[Before-and-after change records]
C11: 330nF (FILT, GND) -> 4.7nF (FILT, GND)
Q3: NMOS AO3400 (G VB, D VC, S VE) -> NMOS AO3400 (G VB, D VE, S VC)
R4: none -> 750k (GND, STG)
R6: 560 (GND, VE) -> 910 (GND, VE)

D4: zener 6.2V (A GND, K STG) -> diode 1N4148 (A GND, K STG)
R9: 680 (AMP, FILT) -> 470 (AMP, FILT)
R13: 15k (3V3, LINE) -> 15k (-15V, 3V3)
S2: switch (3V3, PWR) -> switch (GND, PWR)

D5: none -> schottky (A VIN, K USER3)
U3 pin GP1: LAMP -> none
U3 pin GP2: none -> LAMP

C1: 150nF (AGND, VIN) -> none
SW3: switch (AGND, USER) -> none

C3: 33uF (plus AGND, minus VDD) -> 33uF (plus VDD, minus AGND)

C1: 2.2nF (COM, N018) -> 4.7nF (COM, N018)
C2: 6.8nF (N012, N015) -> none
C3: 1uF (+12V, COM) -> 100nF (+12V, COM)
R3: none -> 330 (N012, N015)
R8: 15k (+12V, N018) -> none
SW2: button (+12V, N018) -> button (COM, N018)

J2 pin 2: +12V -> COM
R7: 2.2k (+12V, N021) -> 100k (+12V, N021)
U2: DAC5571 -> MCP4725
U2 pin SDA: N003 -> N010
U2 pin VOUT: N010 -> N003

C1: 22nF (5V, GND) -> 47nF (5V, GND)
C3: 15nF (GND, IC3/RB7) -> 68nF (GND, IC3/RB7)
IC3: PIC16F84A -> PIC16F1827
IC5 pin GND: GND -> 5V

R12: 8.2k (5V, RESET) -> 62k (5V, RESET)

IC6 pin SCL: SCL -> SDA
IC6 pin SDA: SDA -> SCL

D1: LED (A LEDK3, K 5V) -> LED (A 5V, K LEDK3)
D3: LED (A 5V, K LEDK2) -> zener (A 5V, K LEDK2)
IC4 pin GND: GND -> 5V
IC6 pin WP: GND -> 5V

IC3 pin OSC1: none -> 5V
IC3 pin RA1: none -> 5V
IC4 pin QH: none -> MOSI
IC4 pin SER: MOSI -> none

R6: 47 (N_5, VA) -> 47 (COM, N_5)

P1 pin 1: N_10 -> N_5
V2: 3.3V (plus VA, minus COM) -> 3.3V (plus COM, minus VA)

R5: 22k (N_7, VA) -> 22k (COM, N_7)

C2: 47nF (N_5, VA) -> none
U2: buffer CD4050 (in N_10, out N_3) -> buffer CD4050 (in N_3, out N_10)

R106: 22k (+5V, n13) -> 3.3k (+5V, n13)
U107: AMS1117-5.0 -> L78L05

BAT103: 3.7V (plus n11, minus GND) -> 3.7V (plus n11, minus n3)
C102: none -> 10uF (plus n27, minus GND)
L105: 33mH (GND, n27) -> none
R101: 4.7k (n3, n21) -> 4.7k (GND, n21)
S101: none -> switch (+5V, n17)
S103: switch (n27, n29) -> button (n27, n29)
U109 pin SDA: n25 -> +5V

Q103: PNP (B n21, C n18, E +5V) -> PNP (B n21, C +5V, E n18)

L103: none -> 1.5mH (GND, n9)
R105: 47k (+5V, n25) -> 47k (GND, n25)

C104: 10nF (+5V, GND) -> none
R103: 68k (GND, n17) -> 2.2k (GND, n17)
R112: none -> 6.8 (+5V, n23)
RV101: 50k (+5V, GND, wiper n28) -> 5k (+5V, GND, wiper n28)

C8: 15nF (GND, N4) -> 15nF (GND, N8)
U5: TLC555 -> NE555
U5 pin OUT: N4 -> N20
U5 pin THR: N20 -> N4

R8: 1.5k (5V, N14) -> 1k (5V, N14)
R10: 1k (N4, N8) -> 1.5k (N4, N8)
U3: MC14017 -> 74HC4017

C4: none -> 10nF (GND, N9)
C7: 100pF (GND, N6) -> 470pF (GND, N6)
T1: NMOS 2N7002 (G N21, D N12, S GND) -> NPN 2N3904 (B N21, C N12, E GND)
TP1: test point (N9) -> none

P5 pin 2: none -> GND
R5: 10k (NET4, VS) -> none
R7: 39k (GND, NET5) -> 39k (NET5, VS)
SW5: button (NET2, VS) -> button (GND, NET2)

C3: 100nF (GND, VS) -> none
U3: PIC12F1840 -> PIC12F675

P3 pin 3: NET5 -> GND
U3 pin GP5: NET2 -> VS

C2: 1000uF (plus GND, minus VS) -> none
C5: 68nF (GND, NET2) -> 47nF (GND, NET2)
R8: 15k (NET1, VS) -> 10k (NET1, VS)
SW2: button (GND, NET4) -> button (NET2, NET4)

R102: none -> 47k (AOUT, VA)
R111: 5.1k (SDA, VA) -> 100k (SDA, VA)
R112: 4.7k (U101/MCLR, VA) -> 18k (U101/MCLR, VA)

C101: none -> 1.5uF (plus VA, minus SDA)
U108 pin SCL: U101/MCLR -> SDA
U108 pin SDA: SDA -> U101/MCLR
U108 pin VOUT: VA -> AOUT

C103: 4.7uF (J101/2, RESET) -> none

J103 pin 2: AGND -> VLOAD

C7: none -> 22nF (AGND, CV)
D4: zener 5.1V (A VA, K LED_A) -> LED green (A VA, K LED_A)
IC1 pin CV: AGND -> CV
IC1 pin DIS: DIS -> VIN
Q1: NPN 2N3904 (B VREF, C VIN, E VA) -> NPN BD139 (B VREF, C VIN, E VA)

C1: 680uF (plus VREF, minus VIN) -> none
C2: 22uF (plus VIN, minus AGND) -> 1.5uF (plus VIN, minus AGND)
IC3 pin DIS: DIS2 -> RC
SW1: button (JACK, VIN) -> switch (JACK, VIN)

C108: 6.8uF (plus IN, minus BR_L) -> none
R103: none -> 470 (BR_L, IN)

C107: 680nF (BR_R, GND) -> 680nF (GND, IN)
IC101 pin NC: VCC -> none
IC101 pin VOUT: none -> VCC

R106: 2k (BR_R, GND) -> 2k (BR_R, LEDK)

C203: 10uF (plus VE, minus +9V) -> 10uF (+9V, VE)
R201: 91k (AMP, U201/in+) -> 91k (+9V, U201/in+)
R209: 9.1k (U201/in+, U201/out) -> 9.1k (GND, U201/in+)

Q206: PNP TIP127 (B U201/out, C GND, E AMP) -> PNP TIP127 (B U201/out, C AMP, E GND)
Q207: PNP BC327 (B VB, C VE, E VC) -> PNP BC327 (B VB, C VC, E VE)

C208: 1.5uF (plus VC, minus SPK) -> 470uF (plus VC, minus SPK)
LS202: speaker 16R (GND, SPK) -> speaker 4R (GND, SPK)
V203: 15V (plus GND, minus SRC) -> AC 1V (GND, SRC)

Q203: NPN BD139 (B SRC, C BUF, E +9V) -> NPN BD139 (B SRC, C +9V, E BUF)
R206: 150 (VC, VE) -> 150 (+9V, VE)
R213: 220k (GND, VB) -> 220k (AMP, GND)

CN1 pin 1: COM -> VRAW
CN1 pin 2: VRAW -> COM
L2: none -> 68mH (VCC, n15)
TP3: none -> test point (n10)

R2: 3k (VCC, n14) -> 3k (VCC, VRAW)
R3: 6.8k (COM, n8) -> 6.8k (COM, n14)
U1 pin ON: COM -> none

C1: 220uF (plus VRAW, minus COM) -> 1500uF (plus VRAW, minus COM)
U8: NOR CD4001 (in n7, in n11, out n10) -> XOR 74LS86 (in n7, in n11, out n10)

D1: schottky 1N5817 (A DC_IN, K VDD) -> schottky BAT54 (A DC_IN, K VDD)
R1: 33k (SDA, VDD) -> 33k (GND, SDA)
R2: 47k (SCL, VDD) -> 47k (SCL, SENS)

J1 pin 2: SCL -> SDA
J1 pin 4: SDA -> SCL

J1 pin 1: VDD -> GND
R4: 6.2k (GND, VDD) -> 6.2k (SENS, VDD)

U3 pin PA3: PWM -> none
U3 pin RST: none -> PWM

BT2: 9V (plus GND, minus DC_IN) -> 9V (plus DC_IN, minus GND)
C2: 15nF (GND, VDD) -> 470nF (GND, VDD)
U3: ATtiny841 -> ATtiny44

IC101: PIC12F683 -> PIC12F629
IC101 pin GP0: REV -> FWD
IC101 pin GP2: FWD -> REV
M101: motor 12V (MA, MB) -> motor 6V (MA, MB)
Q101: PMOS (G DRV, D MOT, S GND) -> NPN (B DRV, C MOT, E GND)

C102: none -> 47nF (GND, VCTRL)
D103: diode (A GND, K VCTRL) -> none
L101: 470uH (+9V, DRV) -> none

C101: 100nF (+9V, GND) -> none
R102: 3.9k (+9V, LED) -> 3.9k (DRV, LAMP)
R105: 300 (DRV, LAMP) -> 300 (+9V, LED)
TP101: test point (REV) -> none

» YOUR GOAL
From the entries above, restate word for word the lines from the line containing "U3 pin RST: none -> PWM" to the line containing "D103: diode (A GND, K VCTRL) -> none", both ends included, and nothing more.

» RESPONSE BELOW
U3 pin RST: none -> PWM

BT2: 9V (plus GND, minus DC_IN) -> 9V (plus DC_IN, minus GND)
C2: 15nF (GND, VDD) -> 470nF (GND, VDD)
U3: ATtiny841 -> ATtiny44

IC101: PIC12F683 -> PIC12F629
IC101 pin GP0: REV -> FWD
IC101 pin GP2: FWD -> REV
M101: motor 12V (MA, MB) -> motor 6V (MA, MB)
Q101: PMOS (G DRV, D MOT, S GND) -> NPN (B DRV, C MOT, E GND)

C102: none -> 47nF (GND, VCTRL)
D103: diode (A GND, K VCTRL) -> none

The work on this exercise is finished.